§ **About this exercise**: Take the lines from the head of the listing through the one bearing "red hexagon: rotated" and copy them exactly, leaving every picture out.

§ **Information supplied**:
※
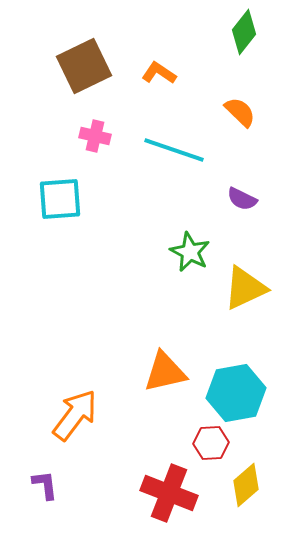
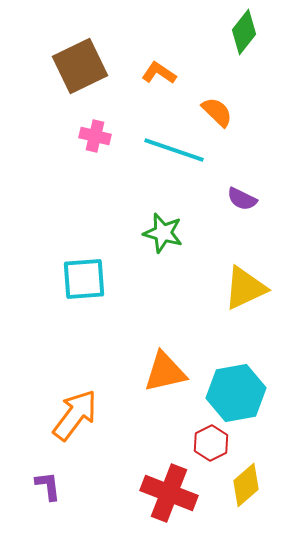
brown square: moved 4 px left
orange semicircle: moved 23 px left
cyan square: moved 24 px right, 80 px down
green star: moved 27 px left, 19 px up; rotated 12 degrees counterclockwise
red hexagon: rotated 24 degrees counterclockwise
purple L-shape: moved 3 px right, 1 px down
※
§ **Written solution**:
brown square: moved 4 px left
orange semicircle: moved 23 px left
cyan square: moved 24 px right, 80 px down
green star: moved 27 px left, 19 px up; rotated 12 degrees counterclockwise
red hexagon: rotated 24 degrees counterclockwise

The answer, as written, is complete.